[Input]
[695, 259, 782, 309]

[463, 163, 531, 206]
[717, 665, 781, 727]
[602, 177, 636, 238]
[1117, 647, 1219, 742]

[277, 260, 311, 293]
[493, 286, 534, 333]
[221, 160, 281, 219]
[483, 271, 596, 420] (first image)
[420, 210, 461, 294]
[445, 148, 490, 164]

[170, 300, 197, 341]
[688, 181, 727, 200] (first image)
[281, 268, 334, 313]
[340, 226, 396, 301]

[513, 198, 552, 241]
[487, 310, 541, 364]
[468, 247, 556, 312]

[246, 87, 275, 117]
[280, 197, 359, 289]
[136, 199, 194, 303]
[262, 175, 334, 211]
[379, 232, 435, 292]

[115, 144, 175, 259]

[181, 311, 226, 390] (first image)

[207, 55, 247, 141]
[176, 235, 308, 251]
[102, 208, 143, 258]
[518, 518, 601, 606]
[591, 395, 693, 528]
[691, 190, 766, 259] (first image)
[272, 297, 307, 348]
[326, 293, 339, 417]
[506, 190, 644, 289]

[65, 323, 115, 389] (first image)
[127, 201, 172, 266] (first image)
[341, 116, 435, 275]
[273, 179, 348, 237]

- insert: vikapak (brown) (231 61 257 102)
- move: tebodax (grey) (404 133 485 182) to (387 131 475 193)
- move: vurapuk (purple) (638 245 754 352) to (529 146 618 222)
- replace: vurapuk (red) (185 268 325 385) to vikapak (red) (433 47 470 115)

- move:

[Requirement]
Write out only what runs from the line holding "- insert: vikapak (brown) (231 61 257 102)" through the last line of the records, exactly as shown.

[Exercise result]
- insert: vikapak (brown) (231 61 257 102)
- move: tebodax (grey) (404 133 485 182) to (387 131 475 193)
- move: vurapuk (purple) (638 245 754 352) to (529 146 618 222)
- replace: vurapuk (red) (185 268 325 385) to vikapak (red) (433 47 470 115)

- move:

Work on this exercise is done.